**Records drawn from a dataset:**
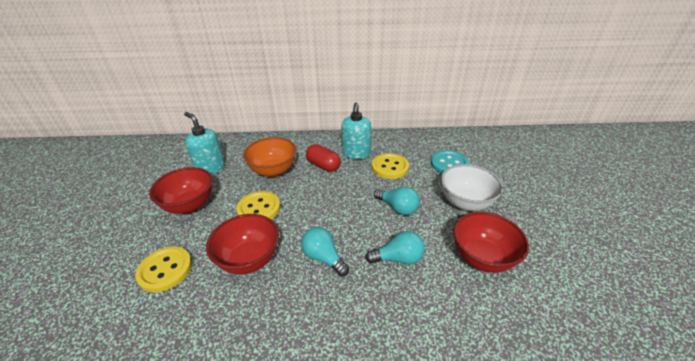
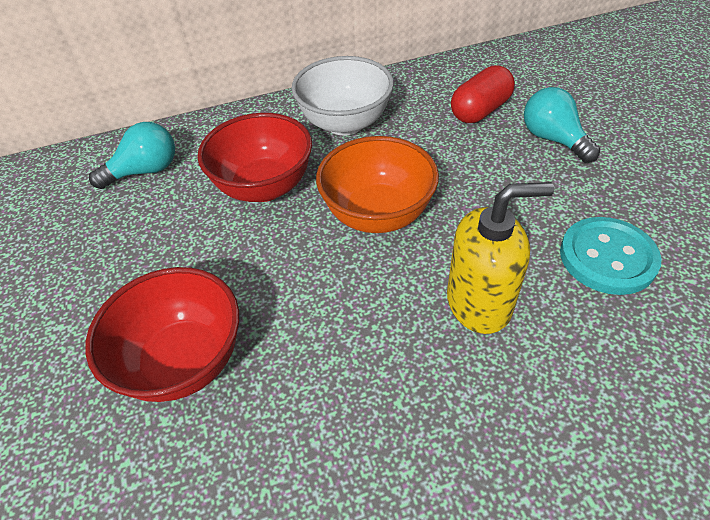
red bowl: [149,167,213,214] [206,214,279,275] [453,212,529,273] = 3 -> [85,267,239,402] [197,113,312,202] = 2
turquoise light bulb: [301,227,349,277] [365,231,425,265] [374,187,420,215] = 3 -> [89,122,175,189] [524,87,600,163] = 2
turquoise soap dispenser: [184,112,225,175] [341,103,371,159] = 2 -> none = 0
yellow button: [135,246,192,293] [236,191,280,219] [372,153,409,179] = 3 -> none = 0
yellow soap dispenser: none = 0 -> [447,182,554,334] = 1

**What to do:** Retype every entry above exactly, leaving out the pictures.

**Task answer:**
red bowl: [149,167,213,214] [206,214,279,275] [453,212,529,273] = 3 -> [85,267,239,402] [197,113,312,202] = 2
turquoise light bulb: [301,227,349,277] [365,231,425,265] [374,187,420,215] = 3 -> [89,122,175,189] [524,87,600,163] = 2
turquoise soap dispenser: [184,112,225,175] [341,103,371,159] = 2 -> none = 0
yellow button: [135,246,192,293] [236,191,280,219] [372,153,409,179] = 3 -> none = 0
yellow soap dispenser: none = 0 -> [447,182,554,334] = 1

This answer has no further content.